**Given records:**

⟨

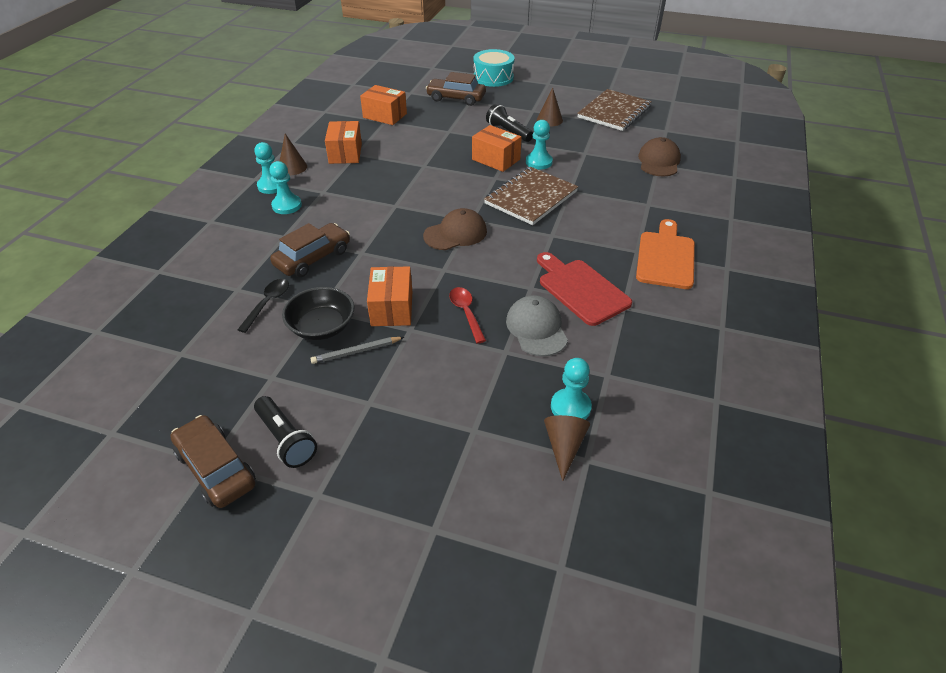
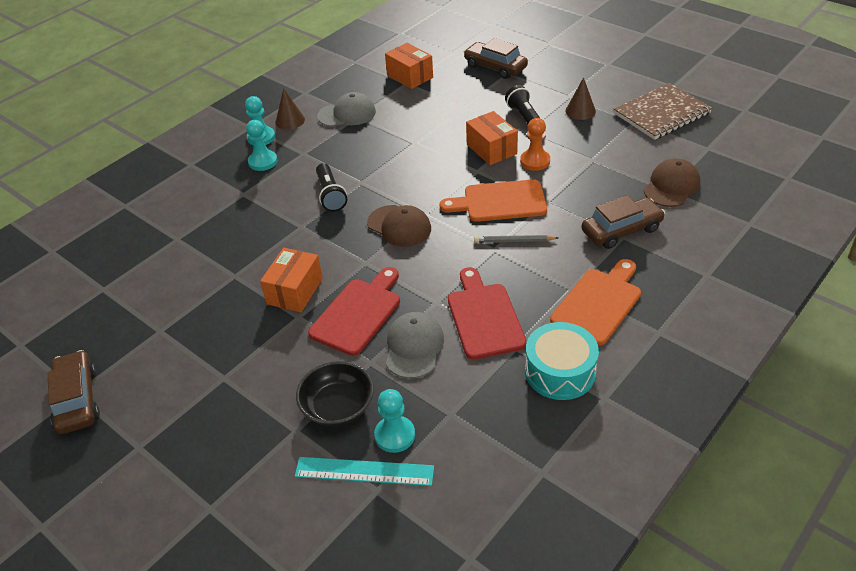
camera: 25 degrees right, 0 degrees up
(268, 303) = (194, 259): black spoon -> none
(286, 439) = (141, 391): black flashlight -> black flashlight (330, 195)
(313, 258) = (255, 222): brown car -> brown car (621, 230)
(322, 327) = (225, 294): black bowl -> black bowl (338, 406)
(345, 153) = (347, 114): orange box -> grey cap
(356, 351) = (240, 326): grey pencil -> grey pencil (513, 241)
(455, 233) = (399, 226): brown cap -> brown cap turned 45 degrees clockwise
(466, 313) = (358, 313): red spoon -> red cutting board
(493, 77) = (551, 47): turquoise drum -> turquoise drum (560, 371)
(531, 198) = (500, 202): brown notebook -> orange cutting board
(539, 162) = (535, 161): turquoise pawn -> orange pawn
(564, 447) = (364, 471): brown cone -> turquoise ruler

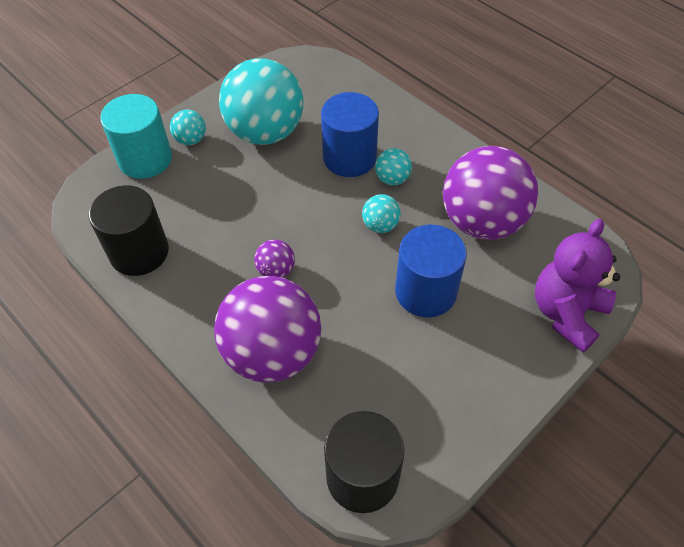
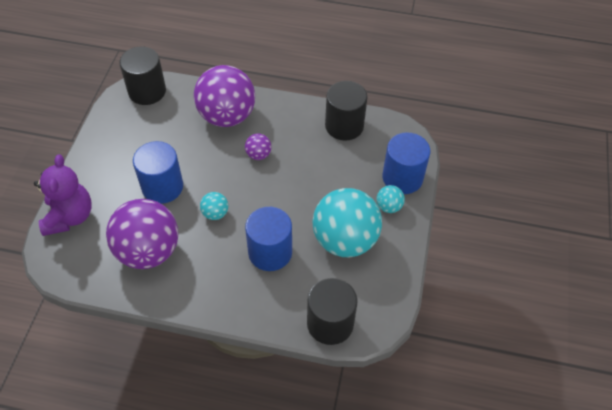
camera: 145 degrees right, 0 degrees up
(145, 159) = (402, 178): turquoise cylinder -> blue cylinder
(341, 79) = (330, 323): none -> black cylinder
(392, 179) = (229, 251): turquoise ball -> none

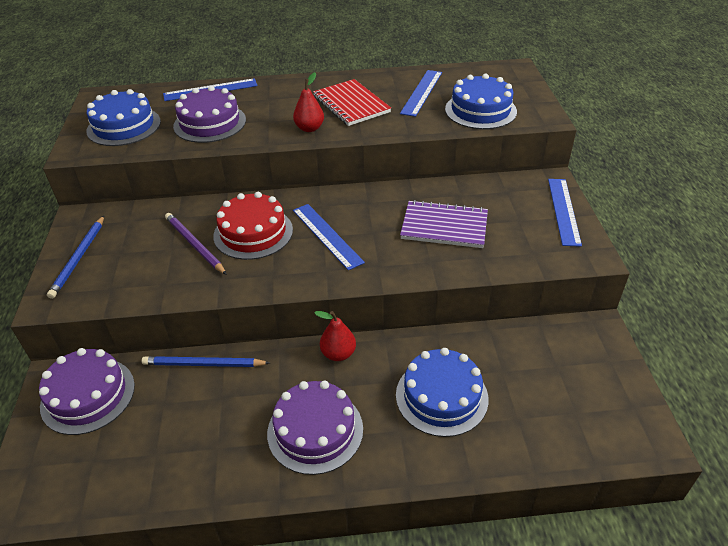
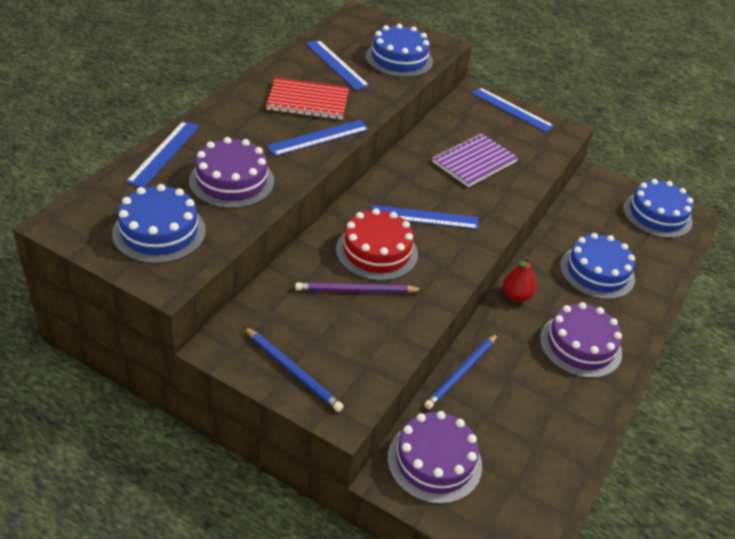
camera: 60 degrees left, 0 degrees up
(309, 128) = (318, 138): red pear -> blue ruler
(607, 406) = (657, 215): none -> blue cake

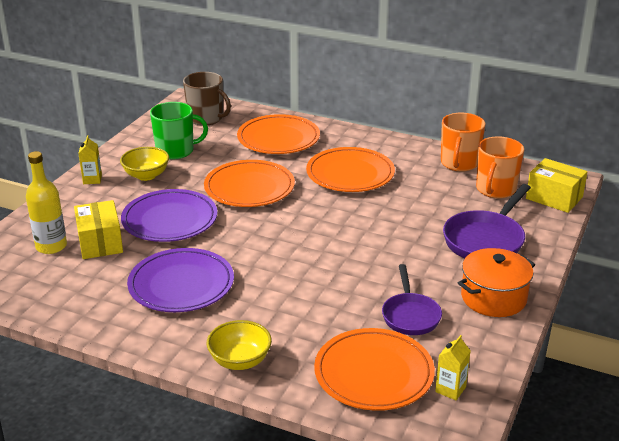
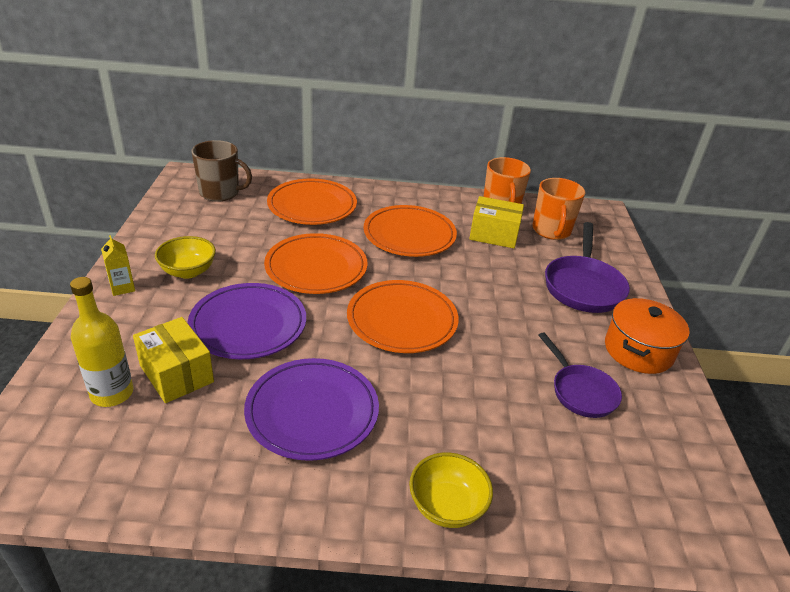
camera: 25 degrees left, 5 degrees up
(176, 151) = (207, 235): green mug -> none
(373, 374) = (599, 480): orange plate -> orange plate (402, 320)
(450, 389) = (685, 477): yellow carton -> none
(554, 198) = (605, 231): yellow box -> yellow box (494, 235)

⟩

**How to complete this task:** Within the entries, count the lines containing the string "degrees" and state nothing but the result.

**Solution to this exercise:** 5